Shape position tracking data
_ _ _ _ _

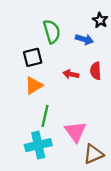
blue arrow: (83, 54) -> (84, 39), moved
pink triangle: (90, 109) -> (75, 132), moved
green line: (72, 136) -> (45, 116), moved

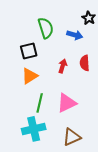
red arrow: (71, 74) -> (63, 66), turned 96
pink triangle: (75, 132) -> (67, 103), moved, turned 40
brown triangle: (93, 154) -> (72, 137), moved

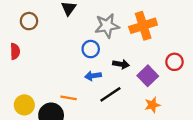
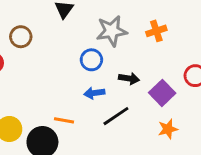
brown circle: (29, 21) -> (21, 37), moved
orange cross: (143, 26) -> (156, 31), size x0.6

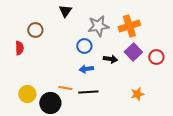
orange cross: (156, 31) -> (129, 26), size x1.5
purple square: (162, 93) -> (133, 52), moved
black line: (116, 116) -> (88, 92), moved, turned 30

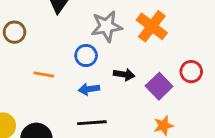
orange cross: (129, 26) -> (152, 26), turned -35
purple square: (133, 52) -> (159, 86), moved
orange line: (65, 88) -> (44, 75), moved

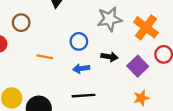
gray star: (106, 26) -> (109, 19), moved
orange cross: (152, 26) -> (146, 27), moved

_ _ _ _ _

Output only the lines running from the one containing "orange cross: (129, 26)" to the end of the records, inclusive and exact; skip the pictures.

orange cross: (129, 26) -> (152, 26), turned -35
purple square: (133, 52) -> (159, 86), moved
orange line: (65, 88) -> (44, 75), moved

gray star: (106, 26) -> (109, 19), moved
orange cross: (152, 26) -> (146, 27), moved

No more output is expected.